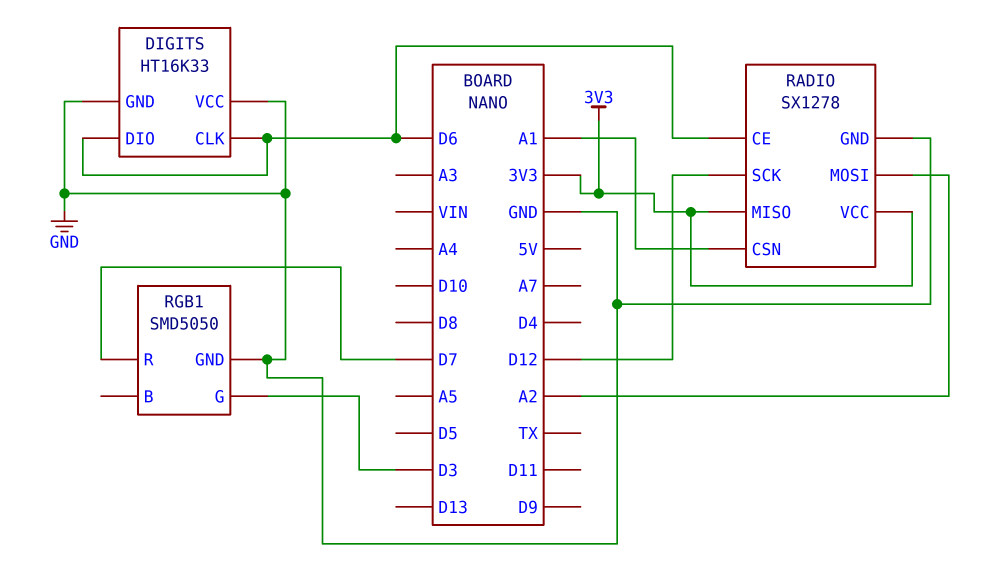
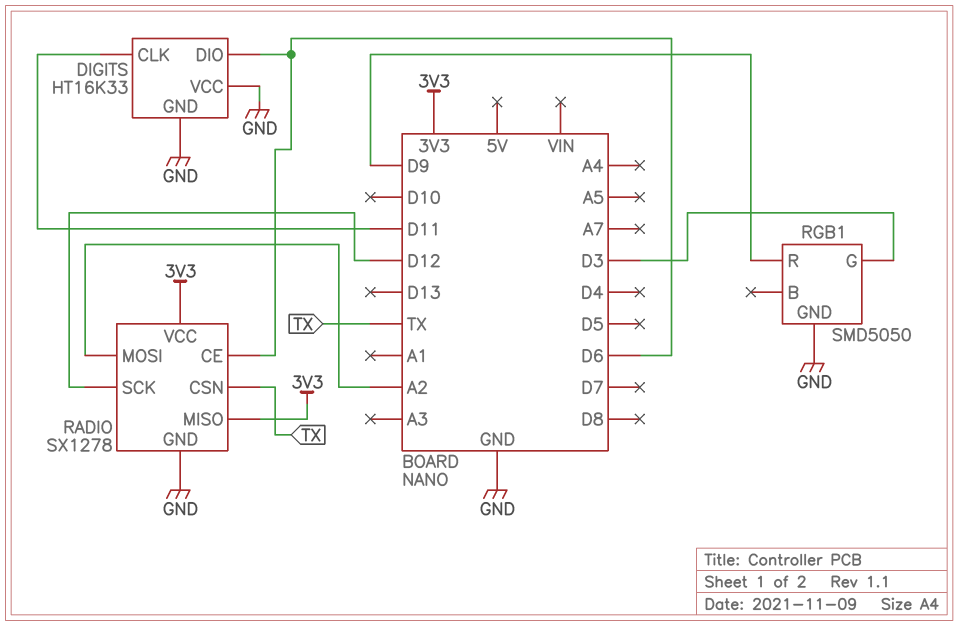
DIGITS pin CLK: D6 -> D11
RADIO pin CSN: A1 -> TX
RGB1 pin R: D7 -> D9

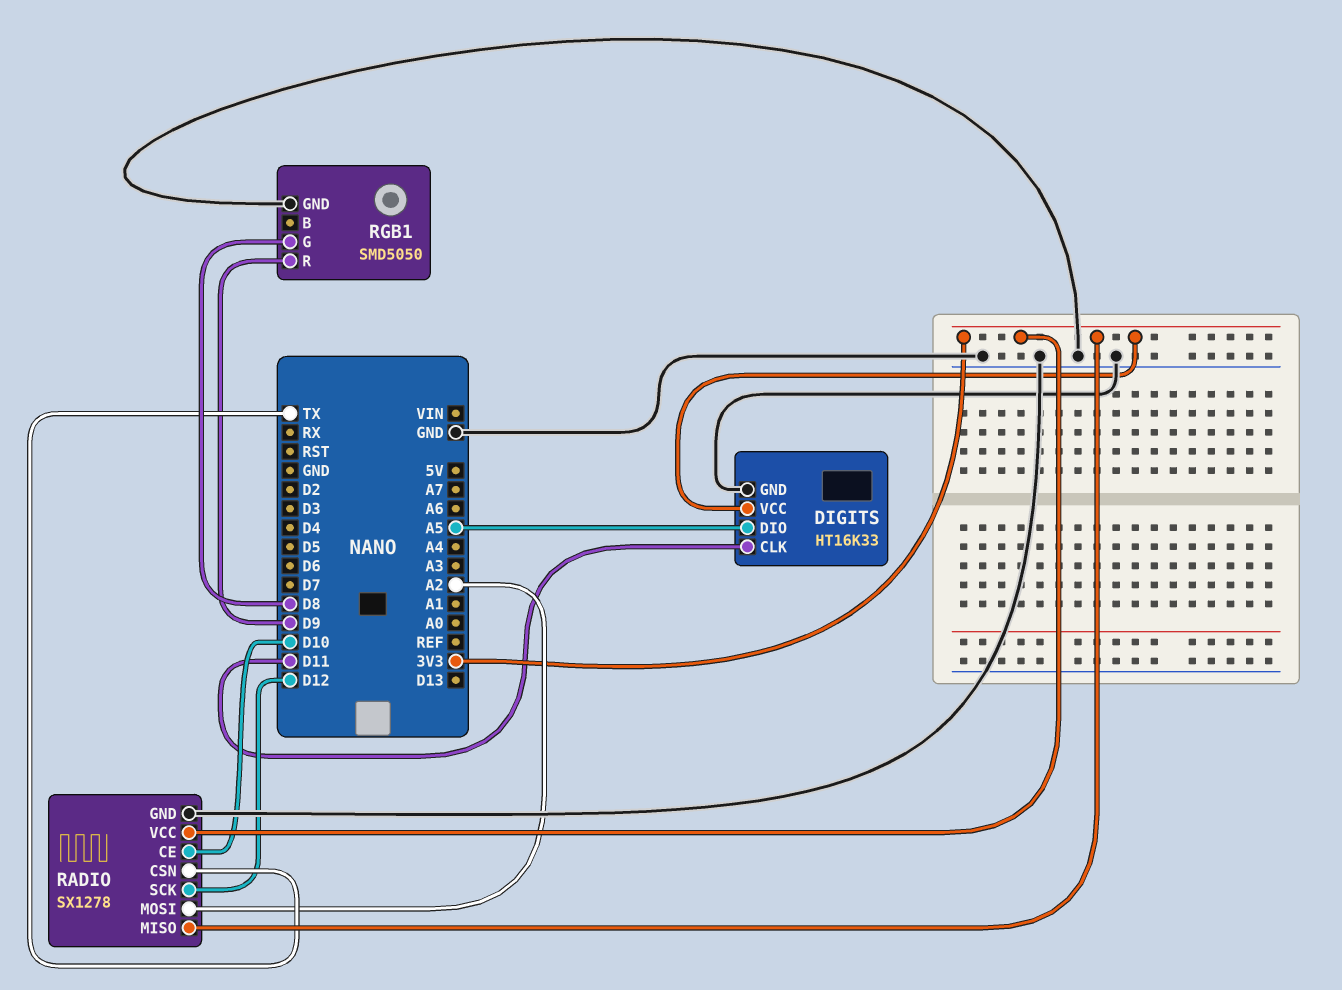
DIGITS pin DIO: D6 -> A5
DIGITS pin VCC: GND -> 3V3
RADIO pin CE: D6 -> D10
RGB1 pin G: D3 -> D8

────────────────

Your assignment
Repeat exactly the lines from the one holding "RADIO pin CSN: A1 -> TX" through the last line of the entries, both included; the pictures do not belong in the copy.

Solution for this exercise
RADIO pin CSN: A1 -> TX
RGB1 pin R: D7 -> D9

DIGITS pin DIO: D6 -> A5
DIGITS pin VCC: GND -> 3V3
RADIO pin CE: D6 -> D10
RGB1 pin G: D3 -> D8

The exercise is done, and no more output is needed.